◆ DATA EXCERPTS
——
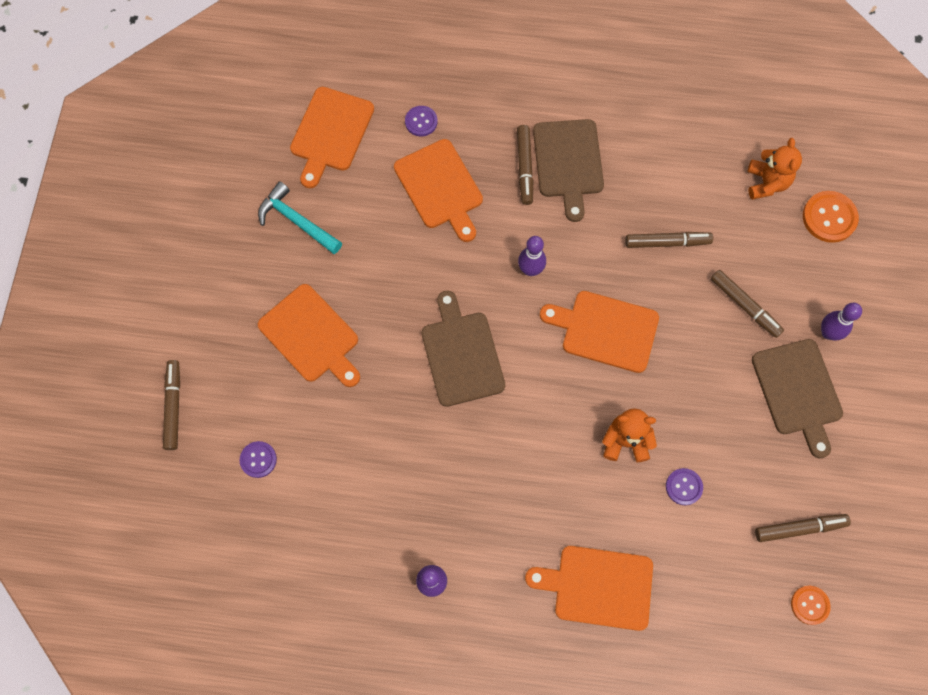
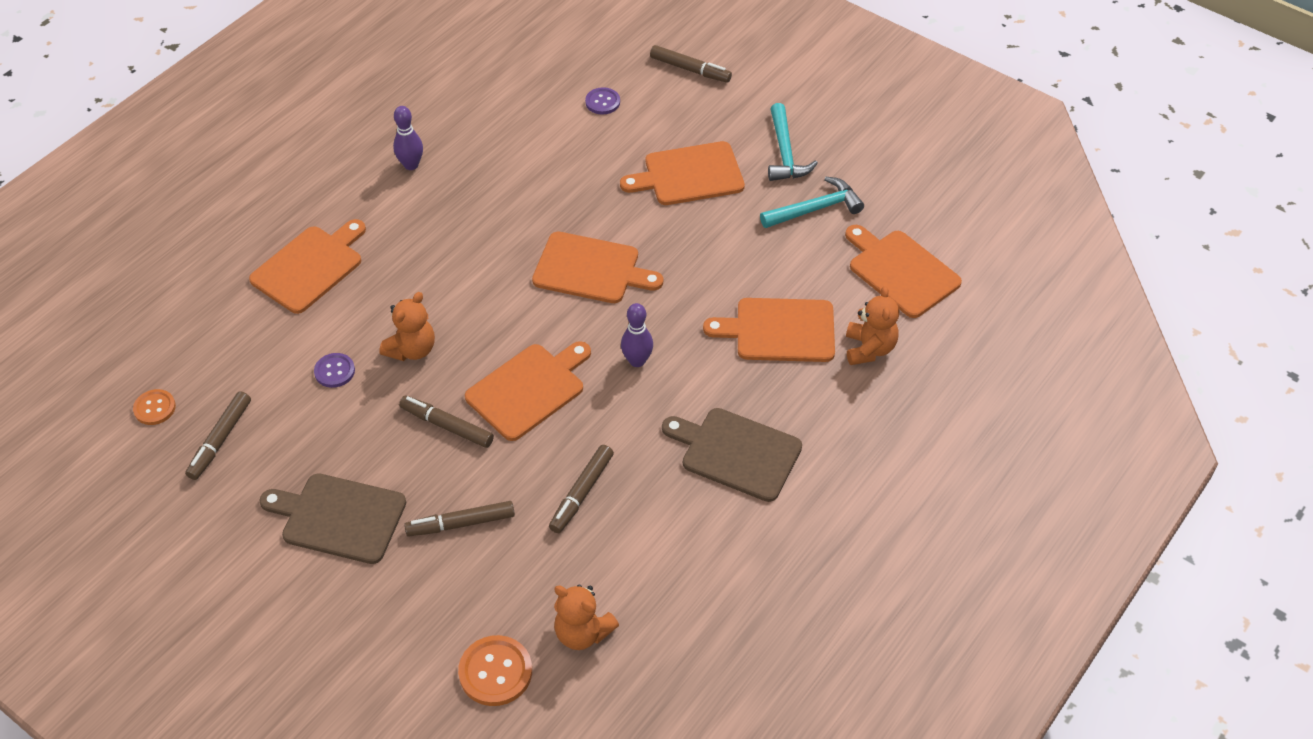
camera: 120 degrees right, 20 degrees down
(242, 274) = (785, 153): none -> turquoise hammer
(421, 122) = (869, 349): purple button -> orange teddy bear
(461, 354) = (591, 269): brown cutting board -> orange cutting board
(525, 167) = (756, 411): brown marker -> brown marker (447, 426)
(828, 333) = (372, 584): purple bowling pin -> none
——
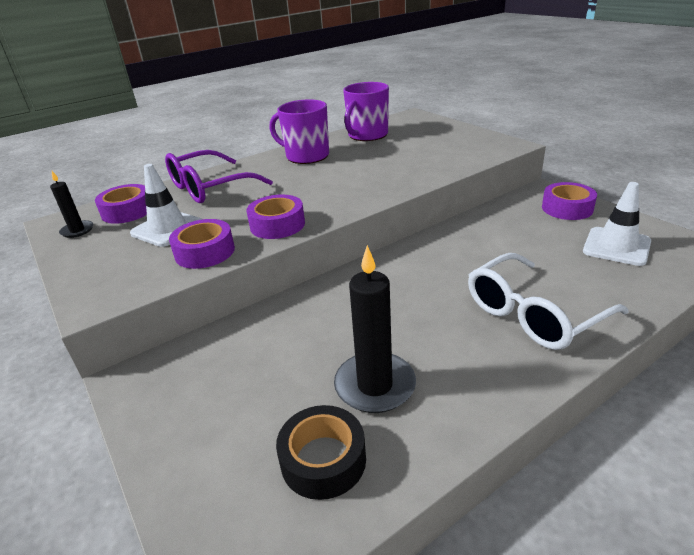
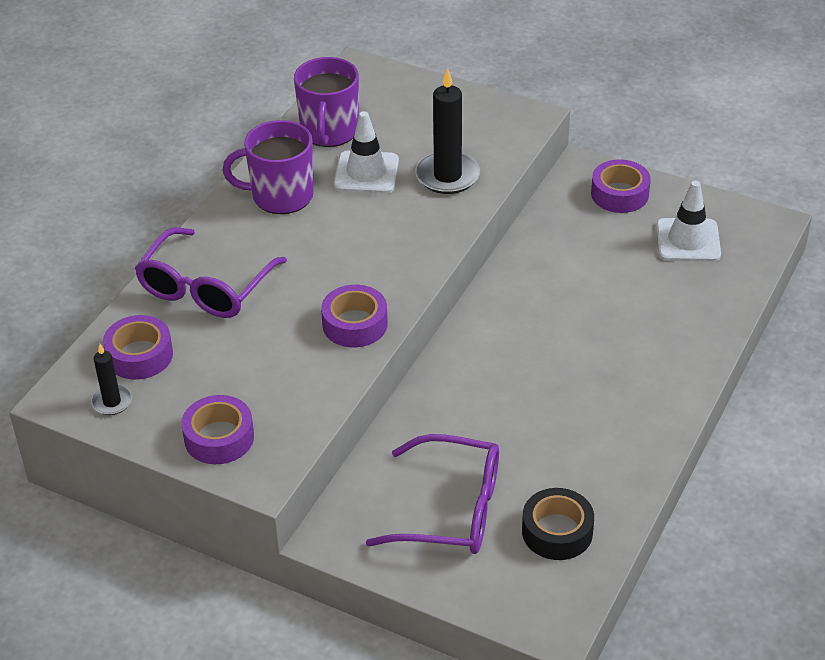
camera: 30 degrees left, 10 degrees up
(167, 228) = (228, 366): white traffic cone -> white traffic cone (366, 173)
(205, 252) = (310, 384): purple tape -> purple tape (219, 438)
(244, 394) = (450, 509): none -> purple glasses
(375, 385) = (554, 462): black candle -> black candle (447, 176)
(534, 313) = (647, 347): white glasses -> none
——
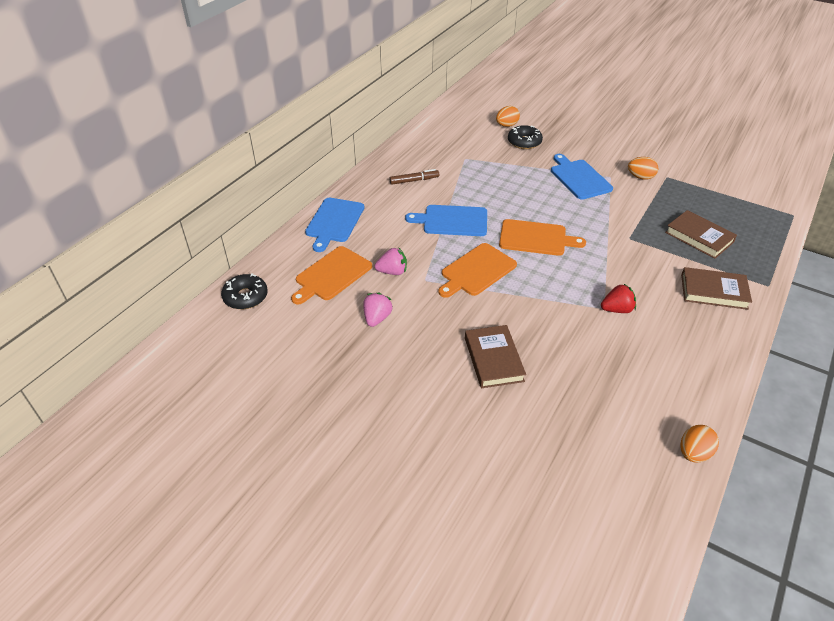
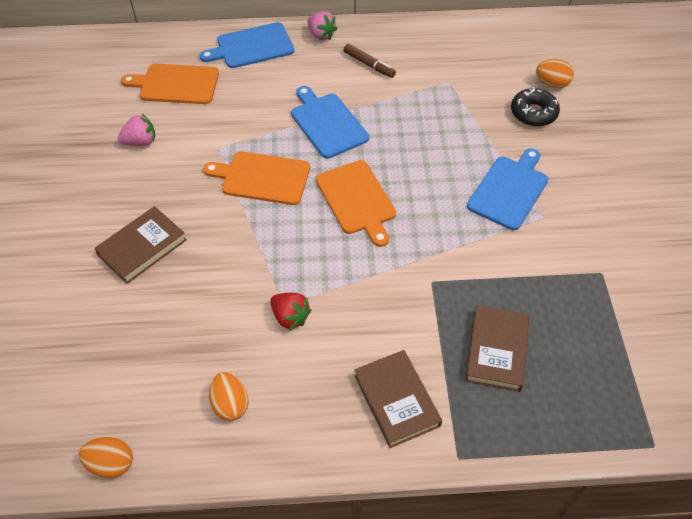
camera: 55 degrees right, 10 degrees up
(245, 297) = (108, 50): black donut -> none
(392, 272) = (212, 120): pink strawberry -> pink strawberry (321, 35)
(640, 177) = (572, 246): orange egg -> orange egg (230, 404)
——
◆ ASSIGNMENT
From the entries above, extract every line where the word "glasses" appears.

◆ THE ANSWER
(244, 394) = (450, 509): none -> purple glasses
(534, 313) = (647, 347): white glasses -> none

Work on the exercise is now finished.